[Work to be completed] Find "C107: none -> 100nF (SIG, STG)" in the material, then return exactly the line containing it and all lines after it to the end, leaving out pictures.

[Records for the exercise]
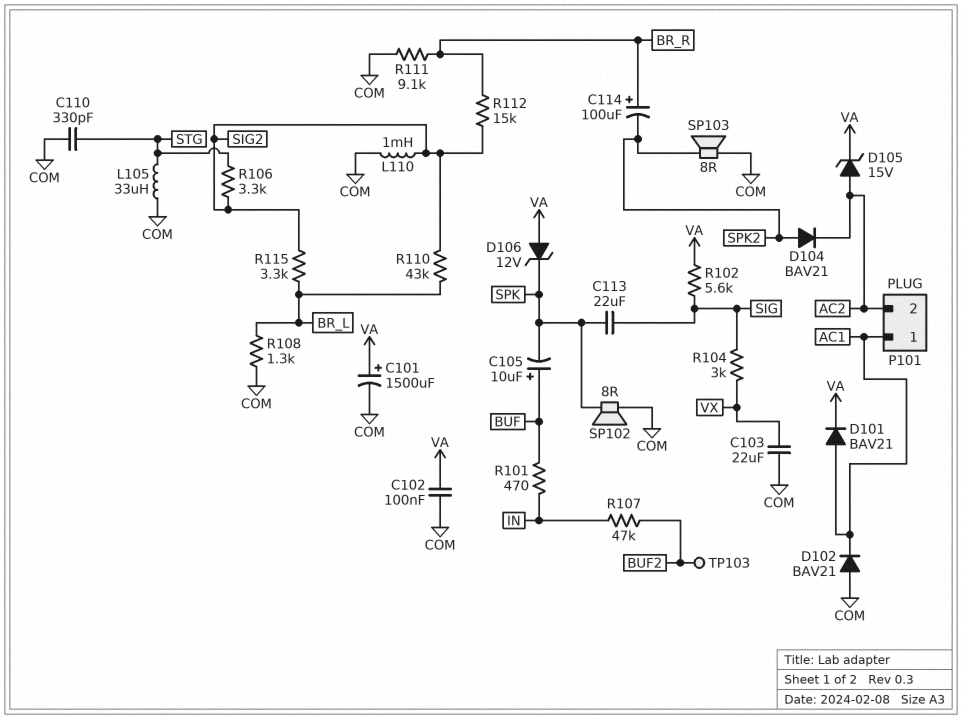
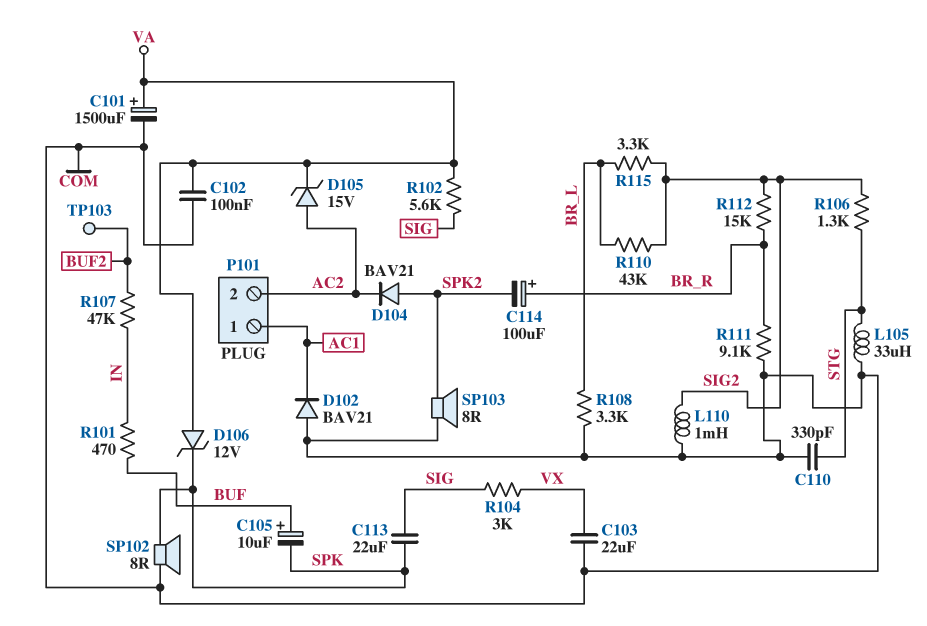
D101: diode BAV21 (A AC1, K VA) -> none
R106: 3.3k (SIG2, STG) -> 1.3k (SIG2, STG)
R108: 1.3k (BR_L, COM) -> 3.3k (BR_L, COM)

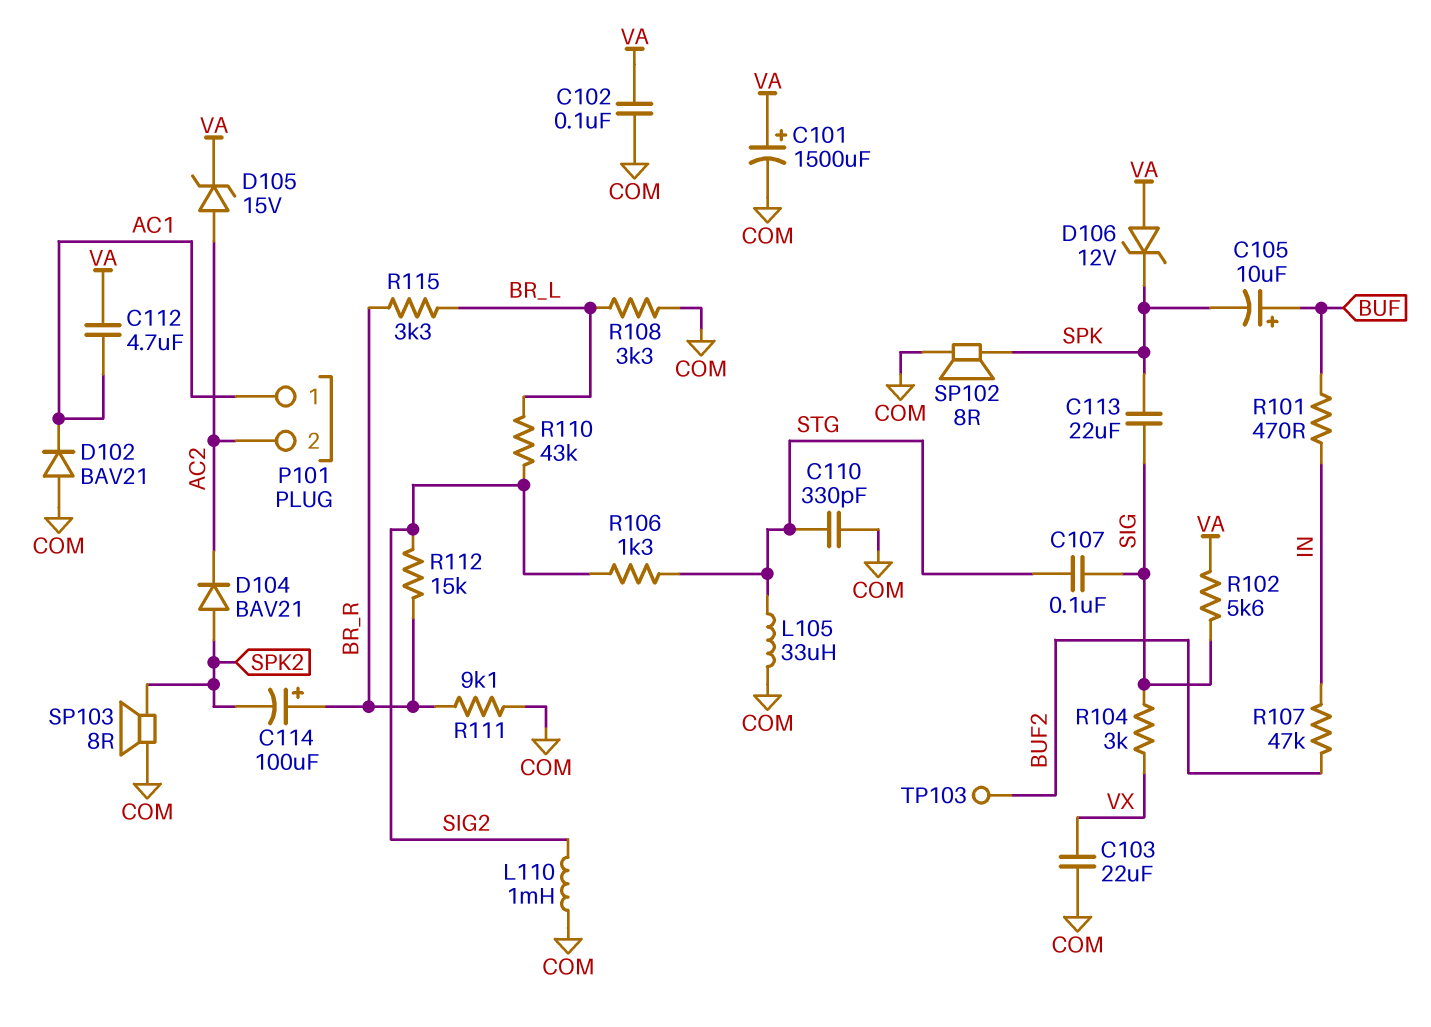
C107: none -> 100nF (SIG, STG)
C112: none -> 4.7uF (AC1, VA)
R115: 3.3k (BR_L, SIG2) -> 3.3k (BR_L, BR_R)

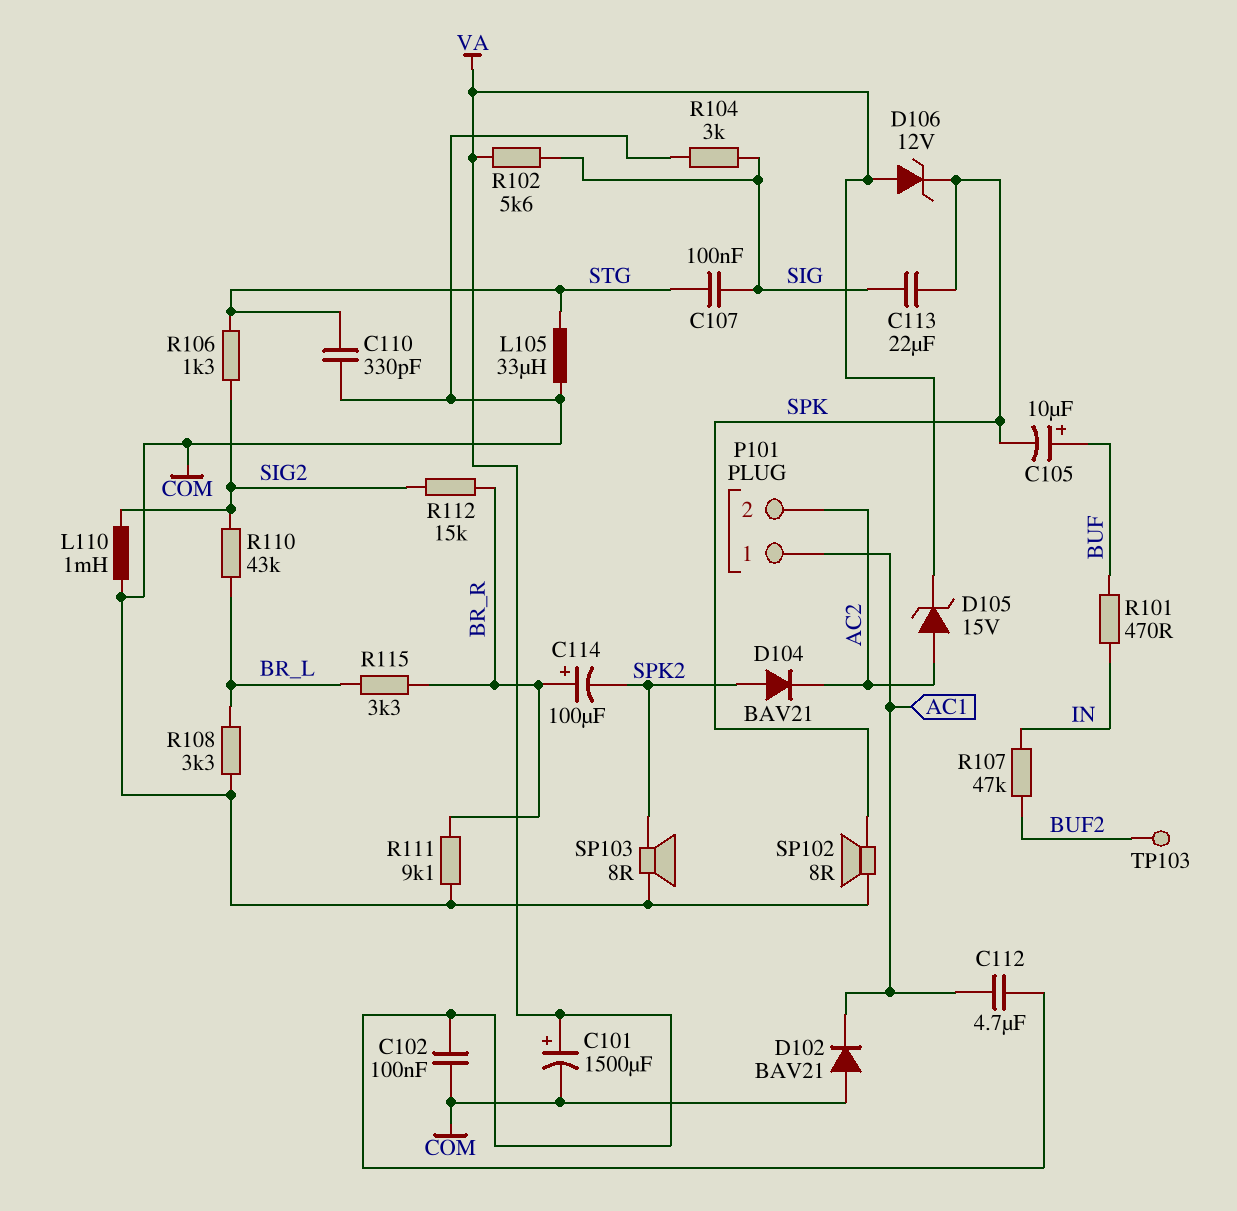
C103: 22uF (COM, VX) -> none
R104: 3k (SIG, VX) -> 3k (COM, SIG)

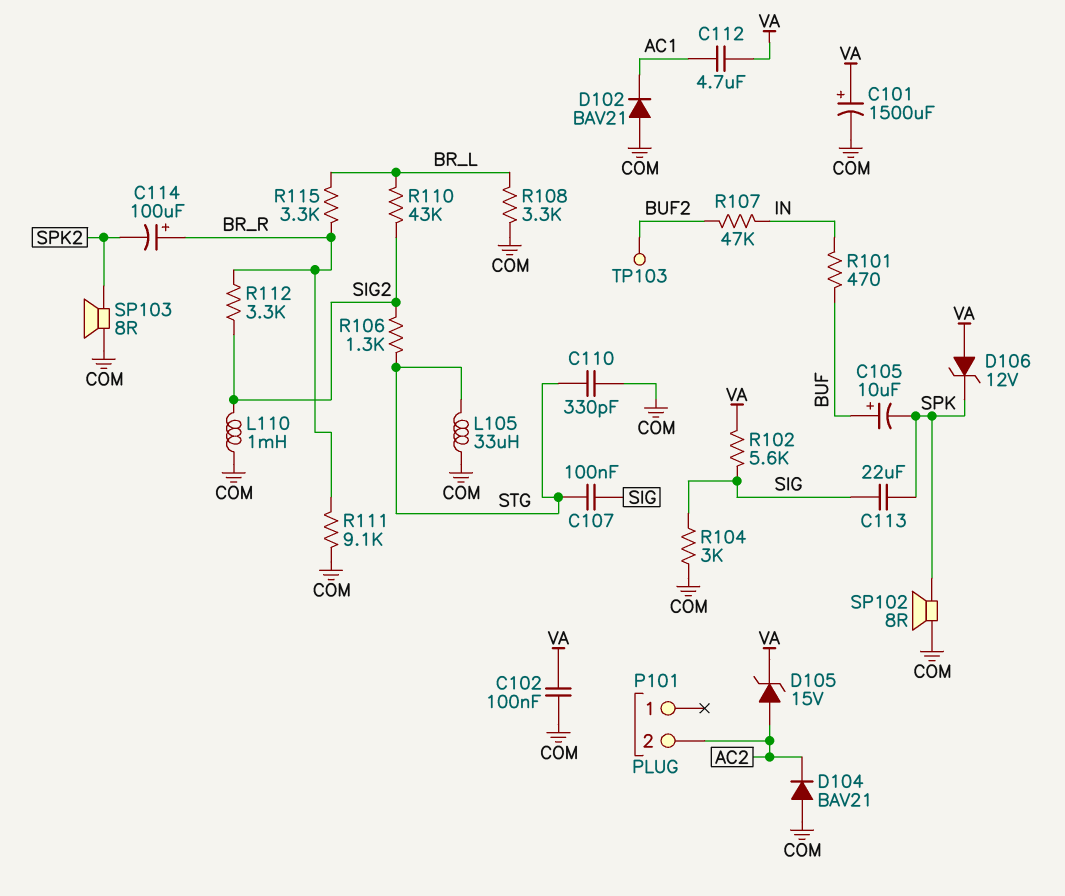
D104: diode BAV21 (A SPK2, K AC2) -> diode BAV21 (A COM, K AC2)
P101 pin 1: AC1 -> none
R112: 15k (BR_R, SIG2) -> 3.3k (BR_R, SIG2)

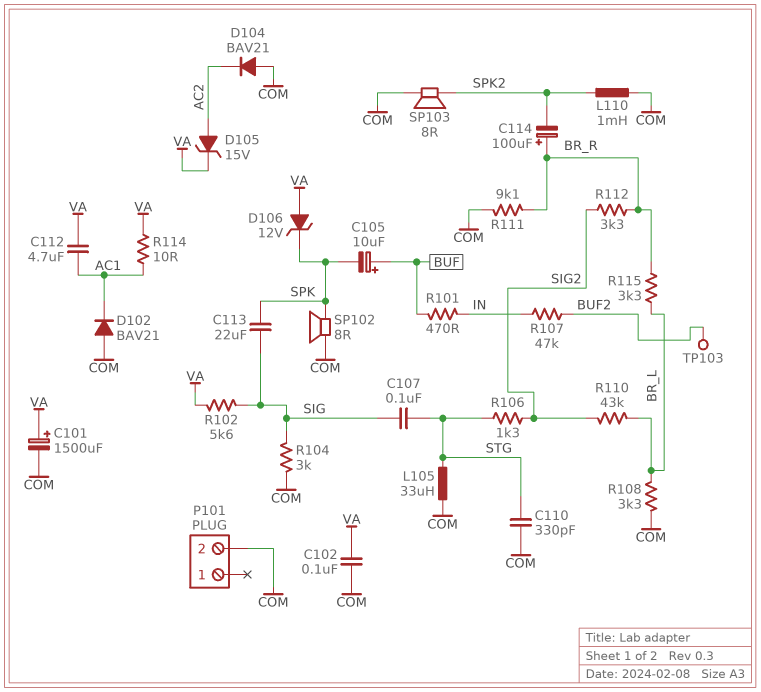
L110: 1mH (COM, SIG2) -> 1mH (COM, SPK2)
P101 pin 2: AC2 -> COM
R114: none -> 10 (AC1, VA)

[Response]
C107: none -> 100nF (SIG, STG)
C112: none -> 4.7uF (AC1, VA)
R115: 3.3k (BR_L, SIG2) -> 3.3k (BR_L, BR_R)

C103: 22uF (COM, VX) -> none
R104: 3k (SIG, VX) -> 3k (COM, SIG)

D104: diode BAV21 (A SPK2, K AC2) -> diode BAV21 (A COM, K AC2)
P101 pin 1: AC1 -> none
R112: 15k (BR_R, SIG2) -> 3.3k (BR_R, SIG2)

L110: 1mH (COM, SIG2) -> 1mH (COM, SPK2)
P101 pin 2: AC2 -> COM
R114: none -> 10 (AC1, VA)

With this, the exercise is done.